## Data
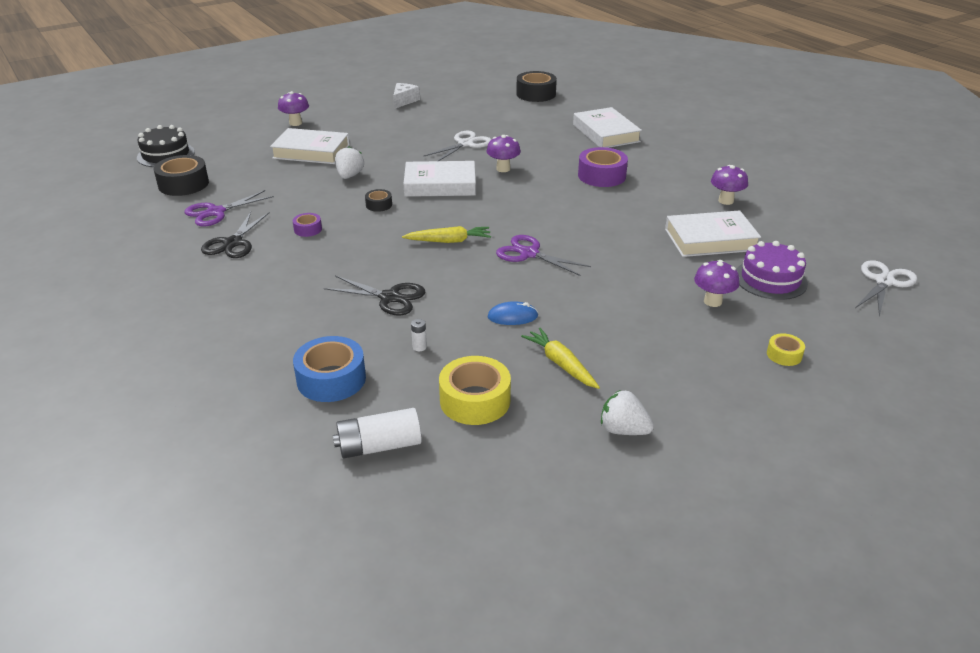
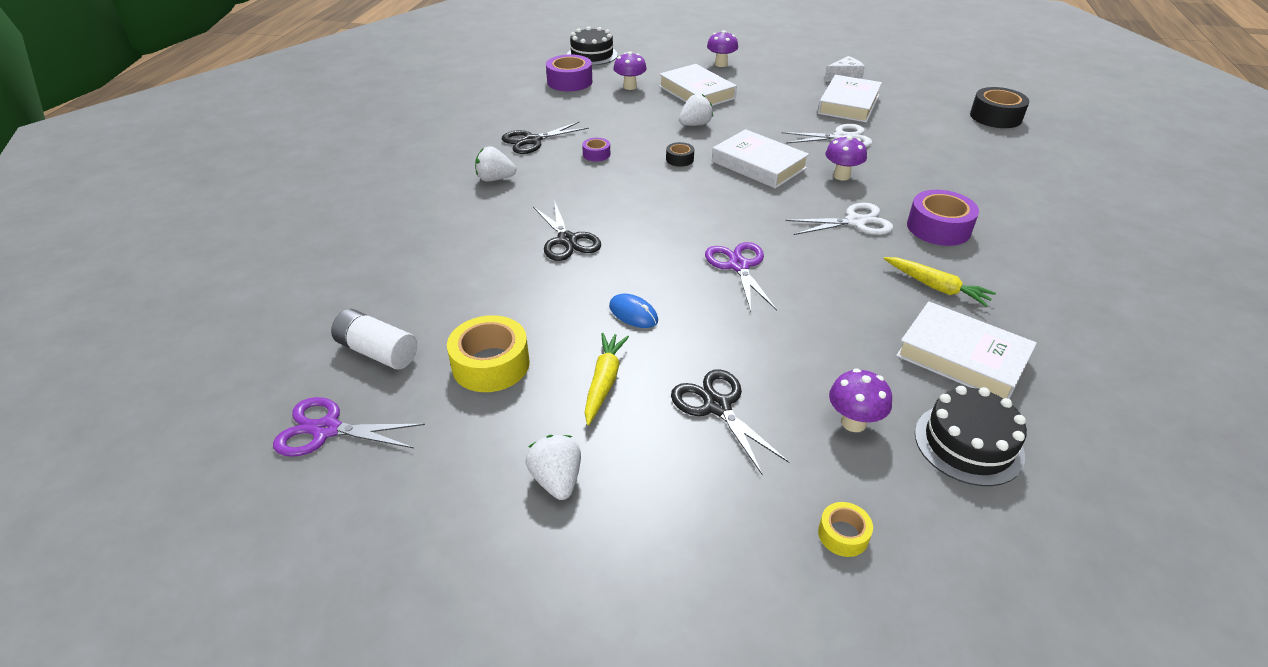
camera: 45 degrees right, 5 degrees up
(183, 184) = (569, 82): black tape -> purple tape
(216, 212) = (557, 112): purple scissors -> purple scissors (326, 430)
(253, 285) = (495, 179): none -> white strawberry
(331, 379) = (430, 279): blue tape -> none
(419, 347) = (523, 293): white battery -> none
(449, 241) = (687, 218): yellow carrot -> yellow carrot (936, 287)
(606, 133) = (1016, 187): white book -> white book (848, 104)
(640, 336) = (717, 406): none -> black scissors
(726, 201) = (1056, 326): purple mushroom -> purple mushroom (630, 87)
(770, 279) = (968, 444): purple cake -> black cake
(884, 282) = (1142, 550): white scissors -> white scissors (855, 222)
* * *
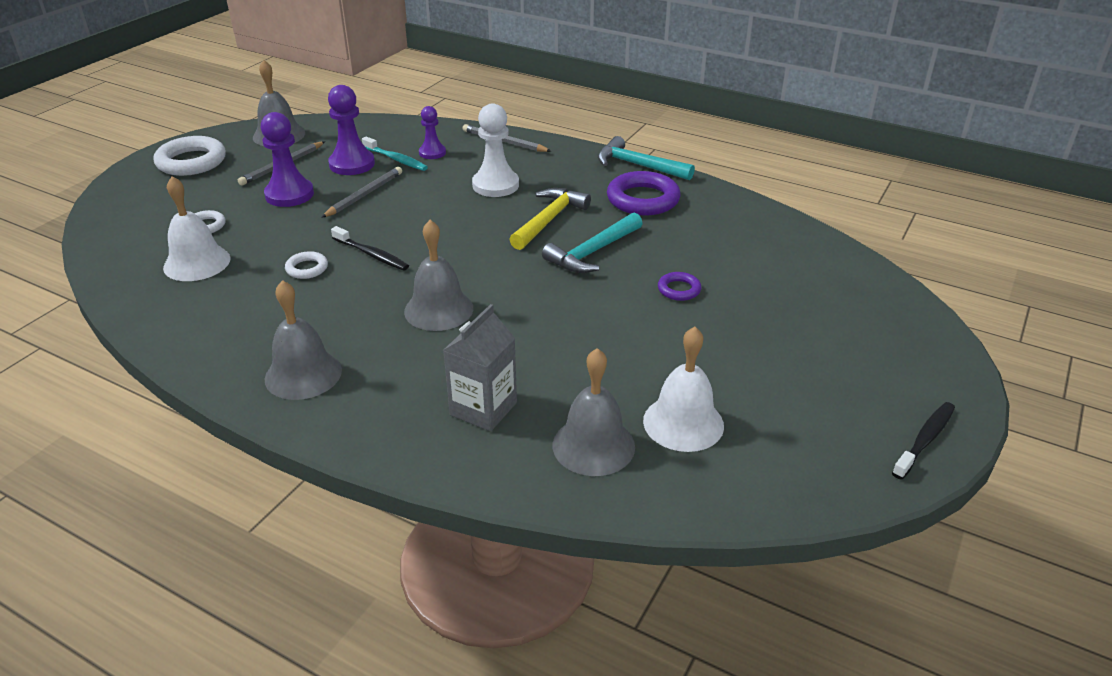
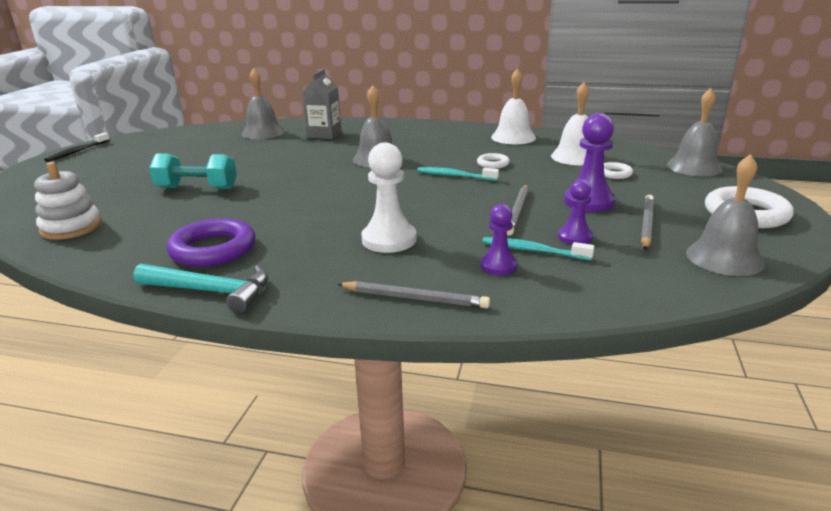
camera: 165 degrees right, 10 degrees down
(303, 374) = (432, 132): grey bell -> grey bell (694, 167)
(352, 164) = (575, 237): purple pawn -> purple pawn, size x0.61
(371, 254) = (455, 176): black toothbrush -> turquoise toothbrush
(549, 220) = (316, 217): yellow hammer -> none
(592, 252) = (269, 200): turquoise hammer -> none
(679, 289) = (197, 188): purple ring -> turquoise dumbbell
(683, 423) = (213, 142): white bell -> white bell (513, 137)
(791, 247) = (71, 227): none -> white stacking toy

## Task
Look back at the entries above. Retype the line with "(640, 336) = (717, 406): none", the line with "(884, 282) = (1142, 550): white", and all lines in between.

## Response below
(640, 336) = (717, 406): none -> black scissors
(726, 201) = (1056, 326): purple mushroom -> purple mushroom (630, 87)
(770, 279) = (968, 444): purple cake -> black cake
(884, 282) = (1142, 550): white scissors -> white scissors (855, 222)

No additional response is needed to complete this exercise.